### Tarea
Selecciona y copia cada línea de las filas siguientes que contenga la cadena "objects", respetando mayúsculas y minúsculas.

-------- Filas proporcionadas

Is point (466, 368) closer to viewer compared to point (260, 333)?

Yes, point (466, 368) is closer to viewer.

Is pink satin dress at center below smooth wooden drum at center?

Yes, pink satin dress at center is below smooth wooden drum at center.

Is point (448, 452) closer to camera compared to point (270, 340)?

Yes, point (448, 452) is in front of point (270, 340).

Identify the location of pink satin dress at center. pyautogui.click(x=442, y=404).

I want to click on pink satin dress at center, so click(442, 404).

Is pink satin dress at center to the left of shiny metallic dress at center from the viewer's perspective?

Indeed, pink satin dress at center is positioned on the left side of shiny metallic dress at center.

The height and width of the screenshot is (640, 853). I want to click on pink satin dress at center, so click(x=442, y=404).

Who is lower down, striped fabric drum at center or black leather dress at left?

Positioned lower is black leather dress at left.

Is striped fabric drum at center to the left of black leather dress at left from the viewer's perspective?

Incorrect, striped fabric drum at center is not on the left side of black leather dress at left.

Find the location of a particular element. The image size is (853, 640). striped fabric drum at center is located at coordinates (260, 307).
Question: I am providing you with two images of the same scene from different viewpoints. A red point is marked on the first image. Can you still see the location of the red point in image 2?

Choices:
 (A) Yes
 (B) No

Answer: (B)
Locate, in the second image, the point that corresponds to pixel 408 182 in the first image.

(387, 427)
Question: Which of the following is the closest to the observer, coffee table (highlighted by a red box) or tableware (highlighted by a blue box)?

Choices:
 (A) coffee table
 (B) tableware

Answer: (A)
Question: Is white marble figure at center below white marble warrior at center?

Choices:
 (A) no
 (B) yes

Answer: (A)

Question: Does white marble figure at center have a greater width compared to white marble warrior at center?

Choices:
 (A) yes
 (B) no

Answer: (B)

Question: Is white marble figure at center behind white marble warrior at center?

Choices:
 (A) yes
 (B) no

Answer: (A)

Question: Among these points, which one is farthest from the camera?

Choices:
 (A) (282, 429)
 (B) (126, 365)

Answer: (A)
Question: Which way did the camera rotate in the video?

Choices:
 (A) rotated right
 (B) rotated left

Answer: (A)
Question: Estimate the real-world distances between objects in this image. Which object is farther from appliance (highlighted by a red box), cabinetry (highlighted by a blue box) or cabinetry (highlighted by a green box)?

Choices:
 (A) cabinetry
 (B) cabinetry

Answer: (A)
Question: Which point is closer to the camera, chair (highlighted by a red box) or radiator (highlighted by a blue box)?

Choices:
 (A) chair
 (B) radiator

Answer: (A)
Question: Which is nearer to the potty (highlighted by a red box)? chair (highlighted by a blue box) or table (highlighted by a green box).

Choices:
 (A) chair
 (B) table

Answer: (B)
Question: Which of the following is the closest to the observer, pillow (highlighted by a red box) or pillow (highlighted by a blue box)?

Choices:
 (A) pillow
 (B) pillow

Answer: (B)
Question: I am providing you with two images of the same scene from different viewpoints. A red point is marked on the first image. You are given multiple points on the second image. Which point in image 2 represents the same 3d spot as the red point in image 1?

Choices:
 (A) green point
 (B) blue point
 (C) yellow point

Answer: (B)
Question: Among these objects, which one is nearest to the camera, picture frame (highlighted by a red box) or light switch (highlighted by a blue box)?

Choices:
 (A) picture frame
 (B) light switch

----------------

### Solución
Question: Estimate the real-world distances between objects in this image. Which object is farther from appliance (highlighted by a red box), cabinetry (highlighted by a blue box) or cabinetry (highlighted by a green box)?
Question: Among these objects, which one is nearest to the camera, picture frame (highlighted by a red box) or light switch (highlighted by a blue box)?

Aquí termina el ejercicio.